**TASK REQUIREMENTS**
Look through the data below for the line with "orange cylinder [353,54,381,91]" and the line with "camera: 95 degrees left, 5 degrees up", then output those two and all lines in between, exactly as written.

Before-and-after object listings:
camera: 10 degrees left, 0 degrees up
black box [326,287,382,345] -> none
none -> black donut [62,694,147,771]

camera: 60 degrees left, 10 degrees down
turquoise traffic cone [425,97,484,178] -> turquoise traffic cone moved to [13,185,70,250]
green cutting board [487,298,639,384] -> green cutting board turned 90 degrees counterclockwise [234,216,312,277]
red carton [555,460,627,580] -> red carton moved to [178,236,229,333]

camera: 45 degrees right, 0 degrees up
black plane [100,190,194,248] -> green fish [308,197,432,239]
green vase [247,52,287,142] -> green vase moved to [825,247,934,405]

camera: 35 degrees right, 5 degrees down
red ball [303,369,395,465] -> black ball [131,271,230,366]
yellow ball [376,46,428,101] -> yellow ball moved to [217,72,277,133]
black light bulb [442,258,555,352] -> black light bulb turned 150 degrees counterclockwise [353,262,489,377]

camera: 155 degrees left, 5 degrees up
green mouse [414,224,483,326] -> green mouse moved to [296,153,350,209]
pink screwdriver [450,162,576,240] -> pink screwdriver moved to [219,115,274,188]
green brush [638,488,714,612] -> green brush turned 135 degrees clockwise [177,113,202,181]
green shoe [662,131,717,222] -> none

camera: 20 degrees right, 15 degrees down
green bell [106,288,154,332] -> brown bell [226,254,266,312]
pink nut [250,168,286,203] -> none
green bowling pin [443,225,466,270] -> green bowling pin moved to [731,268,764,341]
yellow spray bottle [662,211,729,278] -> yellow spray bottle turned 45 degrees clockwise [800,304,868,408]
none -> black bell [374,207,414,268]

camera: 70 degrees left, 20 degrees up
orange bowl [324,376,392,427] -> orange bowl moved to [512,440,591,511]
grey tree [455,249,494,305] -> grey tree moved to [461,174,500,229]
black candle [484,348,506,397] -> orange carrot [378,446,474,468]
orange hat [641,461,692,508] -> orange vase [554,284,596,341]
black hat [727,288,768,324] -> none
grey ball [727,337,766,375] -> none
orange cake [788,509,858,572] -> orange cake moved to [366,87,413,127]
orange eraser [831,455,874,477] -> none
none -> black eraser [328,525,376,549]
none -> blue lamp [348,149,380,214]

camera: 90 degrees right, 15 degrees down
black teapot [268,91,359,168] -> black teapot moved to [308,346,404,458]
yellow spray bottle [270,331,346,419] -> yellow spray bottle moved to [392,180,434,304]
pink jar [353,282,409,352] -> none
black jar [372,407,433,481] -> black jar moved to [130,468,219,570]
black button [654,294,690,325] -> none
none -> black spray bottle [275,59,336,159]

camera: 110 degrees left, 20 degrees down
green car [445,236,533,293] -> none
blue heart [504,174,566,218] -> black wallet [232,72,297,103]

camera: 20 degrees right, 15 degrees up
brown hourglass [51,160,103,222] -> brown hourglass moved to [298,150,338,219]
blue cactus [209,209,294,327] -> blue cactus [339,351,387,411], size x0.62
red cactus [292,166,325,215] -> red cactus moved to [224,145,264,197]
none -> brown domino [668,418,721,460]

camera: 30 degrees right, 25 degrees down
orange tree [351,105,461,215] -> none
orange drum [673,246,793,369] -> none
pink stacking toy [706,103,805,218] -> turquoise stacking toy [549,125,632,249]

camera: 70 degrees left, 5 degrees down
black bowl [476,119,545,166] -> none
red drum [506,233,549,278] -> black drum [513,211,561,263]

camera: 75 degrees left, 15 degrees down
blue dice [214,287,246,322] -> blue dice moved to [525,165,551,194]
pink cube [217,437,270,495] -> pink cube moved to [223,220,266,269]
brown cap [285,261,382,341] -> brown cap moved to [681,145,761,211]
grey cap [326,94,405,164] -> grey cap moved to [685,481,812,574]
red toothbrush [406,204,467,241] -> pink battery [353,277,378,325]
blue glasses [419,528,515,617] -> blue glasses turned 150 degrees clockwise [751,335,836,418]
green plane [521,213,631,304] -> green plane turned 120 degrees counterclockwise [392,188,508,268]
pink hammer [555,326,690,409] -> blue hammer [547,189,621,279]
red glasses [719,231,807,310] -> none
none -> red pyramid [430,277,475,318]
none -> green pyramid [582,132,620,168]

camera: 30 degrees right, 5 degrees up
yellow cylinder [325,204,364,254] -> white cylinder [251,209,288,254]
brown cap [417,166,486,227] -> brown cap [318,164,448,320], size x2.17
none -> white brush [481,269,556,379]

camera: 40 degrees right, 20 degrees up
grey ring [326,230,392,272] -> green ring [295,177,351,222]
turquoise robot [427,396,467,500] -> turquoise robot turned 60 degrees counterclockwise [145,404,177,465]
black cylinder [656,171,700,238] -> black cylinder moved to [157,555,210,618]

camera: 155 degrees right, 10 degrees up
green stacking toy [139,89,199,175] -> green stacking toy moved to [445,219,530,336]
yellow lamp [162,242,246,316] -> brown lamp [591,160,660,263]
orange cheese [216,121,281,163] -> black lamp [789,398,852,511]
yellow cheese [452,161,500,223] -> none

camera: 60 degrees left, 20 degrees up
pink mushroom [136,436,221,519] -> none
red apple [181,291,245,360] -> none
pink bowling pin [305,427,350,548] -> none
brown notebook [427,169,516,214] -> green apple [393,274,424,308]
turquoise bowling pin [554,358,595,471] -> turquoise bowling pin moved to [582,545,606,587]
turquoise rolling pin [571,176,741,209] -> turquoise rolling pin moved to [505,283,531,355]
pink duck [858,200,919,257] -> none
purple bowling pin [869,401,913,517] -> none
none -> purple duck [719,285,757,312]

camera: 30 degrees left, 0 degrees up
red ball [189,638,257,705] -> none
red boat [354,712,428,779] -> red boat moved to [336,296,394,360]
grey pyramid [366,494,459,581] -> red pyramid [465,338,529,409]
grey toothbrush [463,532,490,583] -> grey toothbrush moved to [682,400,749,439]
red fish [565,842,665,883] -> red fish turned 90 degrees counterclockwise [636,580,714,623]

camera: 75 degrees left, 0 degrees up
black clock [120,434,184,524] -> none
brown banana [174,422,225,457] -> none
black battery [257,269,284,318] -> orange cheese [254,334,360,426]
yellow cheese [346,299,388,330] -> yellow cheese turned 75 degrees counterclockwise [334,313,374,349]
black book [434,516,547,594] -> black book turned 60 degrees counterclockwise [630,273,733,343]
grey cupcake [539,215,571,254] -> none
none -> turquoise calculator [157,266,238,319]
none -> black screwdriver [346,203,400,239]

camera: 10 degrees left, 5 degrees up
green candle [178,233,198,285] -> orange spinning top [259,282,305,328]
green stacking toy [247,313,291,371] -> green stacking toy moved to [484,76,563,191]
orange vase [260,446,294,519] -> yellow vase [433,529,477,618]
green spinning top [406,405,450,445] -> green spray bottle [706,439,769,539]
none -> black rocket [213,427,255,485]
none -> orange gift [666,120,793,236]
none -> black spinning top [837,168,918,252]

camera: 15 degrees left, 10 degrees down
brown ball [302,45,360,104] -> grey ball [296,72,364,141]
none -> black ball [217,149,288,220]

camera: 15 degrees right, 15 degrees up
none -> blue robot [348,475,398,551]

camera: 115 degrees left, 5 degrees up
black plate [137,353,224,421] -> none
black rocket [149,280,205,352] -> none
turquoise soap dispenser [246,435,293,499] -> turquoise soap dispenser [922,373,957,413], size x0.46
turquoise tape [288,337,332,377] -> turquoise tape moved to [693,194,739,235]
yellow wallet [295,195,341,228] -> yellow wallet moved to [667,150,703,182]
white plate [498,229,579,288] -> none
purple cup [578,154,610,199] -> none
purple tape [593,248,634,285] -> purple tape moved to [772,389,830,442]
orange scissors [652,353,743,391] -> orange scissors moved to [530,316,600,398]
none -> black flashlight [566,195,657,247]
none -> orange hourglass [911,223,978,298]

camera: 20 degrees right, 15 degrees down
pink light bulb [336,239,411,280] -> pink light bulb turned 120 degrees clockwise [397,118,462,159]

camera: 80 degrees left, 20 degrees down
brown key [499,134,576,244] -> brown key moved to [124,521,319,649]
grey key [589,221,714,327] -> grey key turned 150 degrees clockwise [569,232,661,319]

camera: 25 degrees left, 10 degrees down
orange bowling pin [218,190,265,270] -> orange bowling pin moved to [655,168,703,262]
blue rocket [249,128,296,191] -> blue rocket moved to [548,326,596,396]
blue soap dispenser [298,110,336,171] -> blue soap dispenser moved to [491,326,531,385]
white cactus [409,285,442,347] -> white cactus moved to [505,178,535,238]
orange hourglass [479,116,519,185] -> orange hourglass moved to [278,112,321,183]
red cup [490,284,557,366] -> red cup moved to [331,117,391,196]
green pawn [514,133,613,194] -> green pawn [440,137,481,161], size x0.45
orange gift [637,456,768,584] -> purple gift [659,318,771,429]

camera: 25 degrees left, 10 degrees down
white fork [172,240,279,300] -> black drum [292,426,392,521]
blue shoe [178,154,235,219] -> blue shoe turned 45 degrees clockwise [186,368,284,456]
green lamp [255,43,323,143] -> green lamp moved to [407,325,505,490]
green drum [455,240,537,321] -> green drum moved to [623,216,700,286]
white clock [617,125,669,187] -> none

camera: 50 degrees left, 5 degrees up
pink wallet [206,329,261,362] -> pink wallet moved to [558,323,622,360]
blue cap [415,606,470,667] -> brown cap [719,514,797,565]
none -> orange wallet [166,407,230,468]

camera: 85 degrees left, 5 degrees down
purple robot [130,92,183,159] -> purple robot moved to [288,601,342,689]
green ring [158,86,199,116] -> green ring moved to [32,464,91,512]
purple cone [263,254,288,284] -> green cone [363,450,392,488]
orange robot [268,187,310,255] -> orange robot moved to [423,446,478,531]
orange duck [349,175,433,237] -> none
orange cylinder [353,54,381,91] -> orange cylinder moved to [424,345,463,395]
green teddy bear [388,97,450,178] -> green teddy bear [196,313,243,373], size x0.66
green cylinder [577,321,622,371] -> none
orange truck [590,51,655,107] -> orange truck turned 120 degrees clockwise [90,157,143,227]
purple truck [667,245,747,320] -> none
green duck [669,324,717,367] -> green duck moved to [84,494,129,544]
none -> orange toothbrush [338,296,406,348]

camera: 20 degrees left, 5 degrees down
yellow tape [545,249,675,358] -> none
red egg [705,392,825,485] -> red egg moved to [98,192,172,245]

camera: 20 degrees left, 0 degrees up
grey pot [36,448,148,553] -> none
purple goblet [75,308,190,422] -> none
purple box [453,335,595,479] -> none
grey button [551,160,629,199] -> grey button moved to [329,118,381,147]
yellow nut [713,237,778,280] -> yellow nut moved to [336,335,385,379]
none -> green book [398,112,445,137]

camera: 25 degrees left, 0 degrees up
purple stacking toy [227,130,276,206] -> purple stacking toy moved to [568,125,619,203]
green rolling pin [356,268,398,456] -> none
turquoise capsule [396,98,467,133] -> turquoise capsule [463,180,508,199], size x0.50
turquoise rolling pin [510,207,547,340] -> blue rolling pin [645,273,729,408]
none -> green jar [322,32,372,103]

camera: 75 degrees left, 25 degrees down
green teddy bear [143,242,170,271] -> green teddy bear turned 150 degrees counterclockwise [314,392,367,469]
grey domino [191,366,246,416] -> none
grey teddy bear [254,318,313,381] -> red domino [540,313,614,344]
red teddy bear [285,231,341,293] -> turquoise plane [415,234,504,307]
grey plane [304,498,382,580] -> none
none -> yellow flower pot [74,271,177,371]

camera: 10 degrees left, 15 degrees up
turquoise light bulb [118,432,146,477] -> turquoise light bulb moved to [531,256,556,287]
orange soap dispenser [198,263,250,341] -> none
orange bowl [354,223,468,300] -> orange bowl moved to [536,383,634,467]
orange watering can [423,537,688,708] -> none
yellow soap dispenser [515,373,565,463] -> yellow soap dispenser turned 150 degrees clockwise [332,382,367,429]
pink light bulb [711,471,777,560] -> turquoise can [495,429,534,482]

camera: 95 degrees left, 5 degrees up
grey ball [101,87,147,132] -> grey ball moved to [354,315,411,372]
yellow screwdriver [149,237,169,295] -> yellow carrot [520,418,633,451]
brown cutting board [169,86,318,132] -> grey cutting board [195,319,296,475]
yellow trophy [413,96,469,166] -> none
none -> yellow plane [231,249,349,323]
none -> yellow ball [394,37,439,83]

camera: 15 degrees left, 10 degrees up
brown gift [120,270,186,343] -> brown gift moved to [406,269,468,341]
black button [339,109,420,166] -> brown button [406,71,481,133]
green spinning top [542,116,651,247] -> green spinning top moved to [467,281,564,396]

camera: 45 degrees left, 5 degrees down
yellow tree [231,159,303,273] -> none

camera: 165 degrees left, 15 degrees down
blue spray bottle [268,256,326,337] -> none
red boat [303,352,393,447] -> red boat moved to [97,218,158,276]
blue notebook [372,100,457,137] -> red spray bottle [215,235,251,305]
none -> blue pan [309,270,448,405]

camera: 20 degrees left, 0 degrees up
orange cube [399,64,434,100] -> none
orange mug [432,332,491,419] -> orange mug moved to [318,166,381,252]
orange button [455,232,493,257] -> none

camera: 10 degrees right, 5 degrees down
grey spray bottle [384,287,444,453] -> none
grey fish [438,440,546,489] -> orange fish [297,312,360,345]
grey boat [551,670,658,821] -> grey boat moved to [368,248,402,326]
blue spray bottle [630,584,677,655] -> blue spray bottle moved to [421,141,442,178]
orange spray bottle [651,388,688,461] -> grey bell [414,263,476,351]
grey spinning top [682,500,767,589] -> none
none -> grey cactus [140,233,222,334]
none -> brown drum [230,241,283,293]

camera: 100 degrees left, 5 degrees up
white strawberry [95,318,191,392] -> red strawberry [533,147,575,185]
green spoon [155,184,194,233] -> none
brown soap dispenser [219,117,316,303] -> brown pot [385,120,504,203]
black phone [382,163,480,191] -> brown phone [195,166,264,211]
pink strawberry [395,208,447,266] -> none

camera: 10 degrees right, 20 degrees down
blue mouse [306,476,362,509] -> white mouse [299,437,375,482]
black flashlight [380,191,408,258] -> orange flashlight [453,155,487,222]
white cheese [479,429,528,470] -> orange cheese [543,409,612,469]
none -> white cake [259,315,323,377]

**RESPONSE TO THIS TASK**
orange cylinder [353,54,381,91] -> orange cylinder moved to [424,345,463,395]
green teddy bear [388,97,450,178] -> green teddy bear [196,313,243,373], size x0.66
green cylinder [577,321,622,371] -> none
orange truck [590,51,655,107] -> orange truck turned 120 degrees clockwise [90,157,143,227]
purple truck [667,245,747,320] -> none
green duck [669,324,717,367] -> green duck moved to [84,494,129,544]
none -> orange toothbrush [338,296,406,348]

camera: 20 degrees left, 5 degrees down
yellow tape [545,249,675,358] -> none
red egg [705,392,825,485] -> red egg moved to [98,192,172,245]

camera: 20 degrees left, 0 degrees up
grey pot [36,448,148,553] -> none
purple goblet [75,308,190,422] -> none
purple box [453,335,595,479] -> none
grey button [551,160,629,199] -> grey button moved to [329,118,381,147]
yellow nut [713,237,778,280] -> yellow nut moved to [336,335,385,379]
none -> green book [398,112,445,137]

camera: 25 degrees left, 0 degrees up
purple stacking toy [227,130,276,206] -> purple stacking toy moved to [568,125,619,203]
green rolling pin [356,268,398,456] -> none
turquoise capsule [396,98,467,133] -> turquoise capsule [463,180,508,199], size x0.50
turquoise rolling pin [510,207,547,340] -> blue rolling pin [645,273,729,408]
none -> green jar [322,32,372,103]

camera: 75 degrees left, 25 degrees down
green teddy bear [143,242,170,271] -> green teddy bear turned 150 degrees counterclockwise [314,392,367,469]
grey domino [191,366,246,416] -> none
grey teddy bear [254,318,313,381] -> red domino [540,313,614,344]
red teddy bear [285,231,341,293] -> turquoise plane [415,234,504,307]
grey plane [304,498,382,580] -> none
none -> yellow flower pot [74,271,177,371]

camera: 10 degrees left, 15 degrees up
turquoise light bulb [118,432,146,477] -> turquoise light bulb moved to [531,256,556,287]
orange soap dispenser [198,263,250,341] -> none
orange bowl [354,223,468,300] -> orange bowl moved to [536,383,634,467]
orange watering can [423,537,688,708] -> none
yellow soap dispenser [515,373,565,463] -> yellow soap dispenser turned 150 degrees clockwise [332,382,367,429]
pink light bulb [711,471,777,560] -> turquoise can [495,429,534,482]

camera: 95 degrees left, 5 degrees up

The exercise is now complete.